Material to process:
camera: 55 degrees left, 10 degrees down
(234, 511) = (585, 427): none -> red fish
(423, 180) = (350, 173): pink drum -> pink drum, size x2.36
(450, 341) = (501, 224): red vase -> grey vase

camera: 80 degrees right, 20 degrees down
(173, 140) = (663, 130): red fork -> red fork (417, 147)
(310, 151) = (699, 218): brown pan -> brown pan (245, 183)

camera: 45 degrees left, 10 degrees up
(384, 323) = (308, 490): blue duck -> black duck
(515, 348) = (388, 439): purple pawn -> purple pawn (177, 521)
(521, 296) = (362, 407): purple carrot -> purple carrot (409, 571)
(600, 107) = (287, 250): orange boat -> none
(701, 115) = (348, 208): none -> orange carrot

...

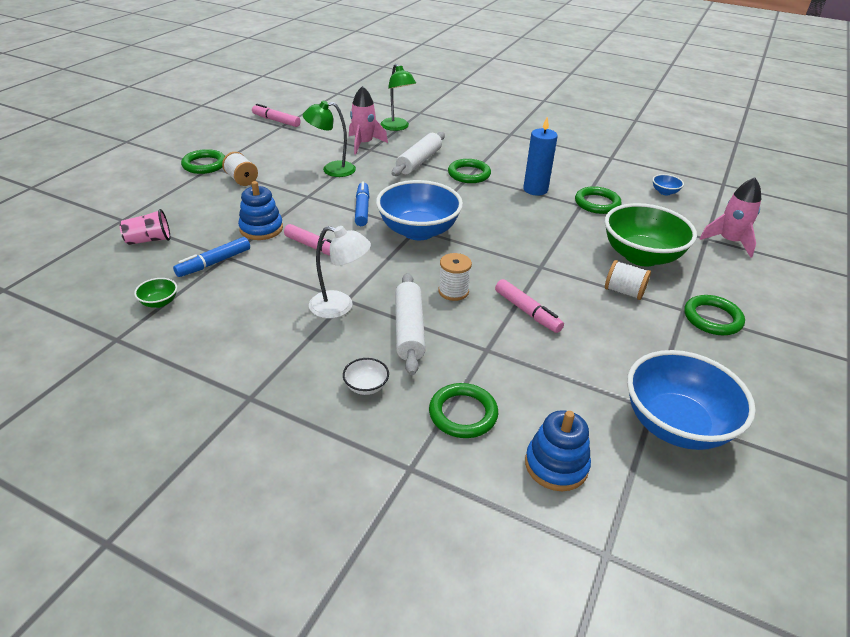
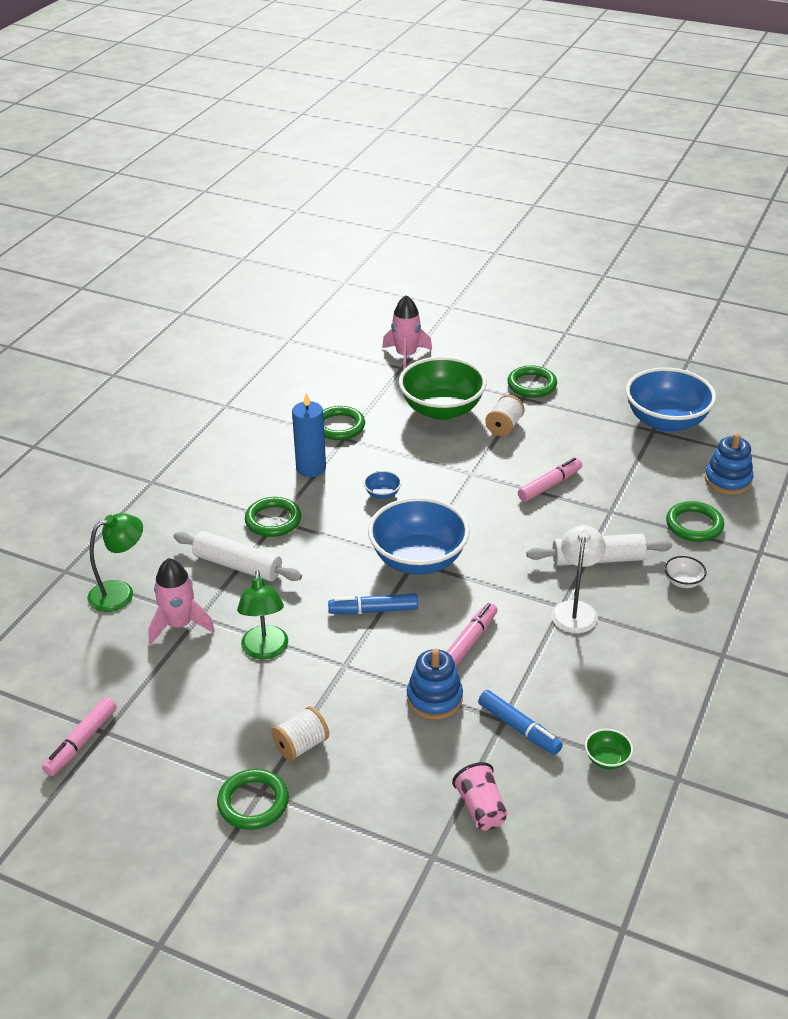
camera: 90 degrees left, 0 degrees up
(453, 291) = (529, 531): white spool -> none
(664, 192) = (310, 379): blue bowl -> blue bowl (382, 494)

Problem details:
Collect every line above that contains the word "degrees".

Problem solution:
camera: 55 degrees left, 10 degrees down
camera: 80 degrees right, 20 degrees down
camera: 45 degrees left, 10 degrees up
camera: 90 degrees left, 0 degrees up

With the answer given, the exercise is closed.